• HOW TO COMPLETE THIS TASK
The entries shown below are to be printed in full, unaltered.

(Data entries)
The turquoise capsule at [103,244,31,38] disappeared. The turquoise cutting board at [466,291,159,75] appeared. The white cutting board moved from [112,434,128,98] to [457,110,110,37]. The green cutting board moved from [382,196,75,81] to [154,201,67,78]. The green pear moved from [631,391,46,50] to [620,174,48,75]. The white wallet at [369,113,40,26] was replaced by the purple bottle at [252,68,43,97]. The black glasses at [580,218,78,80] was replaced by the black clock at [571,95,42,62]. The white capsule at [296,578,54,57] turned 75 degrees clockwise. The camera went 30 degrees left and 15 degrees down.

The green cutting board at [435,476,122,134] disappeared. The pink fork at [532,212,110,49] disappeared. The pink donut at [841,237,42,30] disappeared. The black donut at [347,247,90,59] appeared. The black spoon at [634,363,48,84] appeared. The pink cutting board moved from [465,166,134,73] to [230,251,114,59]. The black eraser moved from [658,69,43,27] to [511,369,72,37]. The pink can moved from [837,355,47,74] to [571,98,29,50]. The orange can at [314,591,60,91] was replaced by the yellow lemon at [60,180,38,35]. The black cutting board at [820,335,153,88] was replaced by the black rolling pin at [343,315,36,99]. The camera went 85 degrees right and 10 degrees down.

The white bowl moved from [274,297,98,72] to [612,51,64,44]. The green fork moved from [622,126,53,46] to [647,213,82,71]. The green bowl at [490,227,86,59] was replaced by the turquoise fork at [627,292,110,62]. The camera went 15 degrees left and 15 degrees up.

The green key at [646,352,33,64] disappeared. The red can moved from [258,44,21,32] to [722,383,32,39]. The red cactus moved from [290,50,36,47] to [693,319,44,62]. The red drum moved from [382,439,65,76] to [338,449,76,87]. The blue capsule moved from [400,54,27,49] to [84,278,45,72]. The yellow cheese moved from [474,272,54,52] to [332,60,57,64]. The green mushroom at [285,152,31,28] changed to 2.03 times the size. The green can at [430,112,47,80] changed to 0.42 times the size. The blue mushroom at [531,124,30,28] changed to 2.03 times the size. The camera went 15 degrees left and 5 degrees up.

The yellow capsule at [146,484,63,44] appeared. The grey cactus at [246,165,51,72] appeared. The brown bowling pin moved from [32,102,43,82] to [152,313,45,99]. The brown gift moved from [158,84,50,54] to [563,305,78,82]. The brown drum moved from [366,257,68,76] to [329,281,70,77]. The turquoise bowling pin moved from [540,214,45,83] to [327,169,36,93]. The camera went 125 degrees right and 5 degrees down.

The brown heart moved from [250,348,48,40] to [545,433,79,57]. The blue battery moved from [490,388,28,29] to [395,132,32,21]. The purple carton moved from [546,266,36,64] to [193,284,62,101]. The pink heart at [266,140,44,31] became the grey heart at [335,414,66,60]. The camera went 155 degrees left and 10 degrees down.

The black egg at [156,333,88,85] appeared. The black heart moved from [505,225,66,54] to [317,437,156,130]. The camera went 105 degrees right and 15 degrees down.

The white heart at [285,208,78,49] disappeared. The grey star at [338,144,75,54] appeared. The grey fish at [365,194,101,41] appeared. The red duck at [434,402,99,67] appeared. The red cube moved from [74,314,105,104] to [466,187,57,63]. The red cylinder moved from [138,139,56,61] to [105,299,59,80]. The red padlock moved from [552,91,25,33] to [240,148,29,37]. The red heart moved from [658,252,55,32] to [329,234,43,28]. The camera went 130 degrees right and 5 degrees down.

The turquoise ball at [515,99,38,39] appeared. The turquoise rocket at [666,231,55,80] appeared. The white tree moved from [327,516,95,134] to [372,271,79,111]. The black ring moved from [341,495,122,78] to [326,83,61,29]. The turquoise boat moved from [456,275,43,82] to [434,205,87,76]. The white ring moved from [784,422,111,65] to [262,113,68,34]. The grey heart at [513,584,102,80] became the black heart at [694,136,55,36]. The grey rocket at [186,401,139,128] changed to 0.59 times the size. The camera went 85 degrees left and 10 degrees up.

• RESULT OF THE TASK
The turquoise capsule at [103,244,31,38] disappeared. The turquoise cutting board at [466,291,159,75] appeared. The white cutting board moved from [112,434,128,98] to [457,110,110,37]. The green cutting board moved from [382,196,75,81] to [154,201,67,78]. The green pear moved from [631,391,46,50] to [620,174,48,75]. The white wallet at [369,113,40,26] was replaced by the purple bottle at [252,68,43,97]. The black glasses at [580,218,78,80] was replaced by the black clock at [571,95,42,62]. The white capsule at [296,578,54,57] turned 75 degrees clockwise. The camera went 30 degrees left and 15 degrees down.

The green cutting board at [435,476,122,134] disappeared. The pink fork at [532,212,110,49] disappeared. The pink donut at [841,237,42,30] disappeared. The black donut at [347,247,90,59] appeared. The black spoon at [634,363,48,84] appeared. The pink cutting board moved from [465,166,134,73] to [230,251,114,59]. The black eraser moved from [658,69,43,27] to [511,369,72,37]. The pink can moved from [837,355,47,74] to [571,98,29,50]. The orange can at [314,591,60,91] was replaced by the yellow lemon at [60,180,38,35]. The black cutting board at [820,335,153,88] was replaced by the black rolling pin at [343,315,36,99]. The camera went 85 degrees right and 10 degrees down.

The white bowl moved from [274,297,98,72] to [612,51,64,44]. The green fork moved from [622,126,53,46] to [647,213,82,71]. The green bowl at [490,227,86,59] was replaced by the turquoise fork at [627,292,110,62]. The camera went 15 degrees left and 15 degrees up.

The green key at [646,352,33,64] disappeared. The red can moved from [258,44,21,32] to [722,383,32,39]. The red cactus moved from [290,50,36,47] to [693,319,44,62]. The red drum moved from [382,439,65,76] to [338,449,76,87]. The blue capsule moved from [400,54,27,49] to [84,278,45,72]. The yellow cheese moved from [474,272,54,52] to [332,60,57,64]. The green mushroom at [285,152,31,28] changed to 2.03 times the size. The green can at [430,112,47,80] changed to 0.42 times the size. The blue mushroom at [531,124,30,28] changed to 2.03 times the size. The camera went 15 degrees left and 5 degrees up.

The yellow capsule at [146,484,63,44] appeared. The grey cactus at [246,165,51,72] appeared. The brown bowling pin moved from [32,102,43,82] to [152,313,45,99]. The brown gift moved from [158,84,50,54] to [563,305,78,82]. The brown drum moved from [366,257,68,76] to [329,281,70,77]. The turquoise bowling pin moved from [540,214,45,83] to [327,169,36,93]. The camera went 125 degrees right and 5 degrees down.

The brown heart moved from [250,348,48,40] to [545,433,79,57]. The blue battery moved from [490,388,28,29] to [395,132,32,21]. The purple carton moved from [546,266,36,64] to [193,284,62,101]. The pink heart at [266,140,44,31] became the grey heart at [335,414,66,60]. The camera went 155 degrees left and 10 degrees down.

The black egg at [156,333,88,85] appeared. The black heart moved from [505,225,66,54] to [317,437,156,130]. The camera went 105 degrees right and 15 degrees down.

The white heart at [285,208,78,49] disappeared. The grey star at [338,144,75,54] appeared. The grey fish at [365,194,101,41] appeared. The red duck at [434,402,99,67] appeared. The red cube moved from [74,314,105,104] to [466,187,57,63]. The red cylinder moved from [138,139,56,61] to [105,299,59,80]. The red padlock moved from [552,91,25,33] to [240,148,29,37]. The red heart moved from [658,252,55,32] to [329,234,43,28]. The camera went 130 degrees right and 5 degrees down.

The turquoise ball at [515,99,38,39] appeared. The turquoise rocket at [666,231,55,80] appeared. The white tree moved from [327,516,95,134] to [372,271,79,111]. The black ring moved from [341,495,122,78] to [326,83,61,29]. The turquoise boat moved from [456,275,43,82] to [434,205,87,76]. The white ring moved from [784,422,111,65] to [262,113,68,34]. The grey heart at [513,584,102,80] became the black heart at [694,136,55,36]. The grey rocket at [186,401,139,128] changed to 0.59 times the size. The camera went 85 degrees left and 10 degrees up.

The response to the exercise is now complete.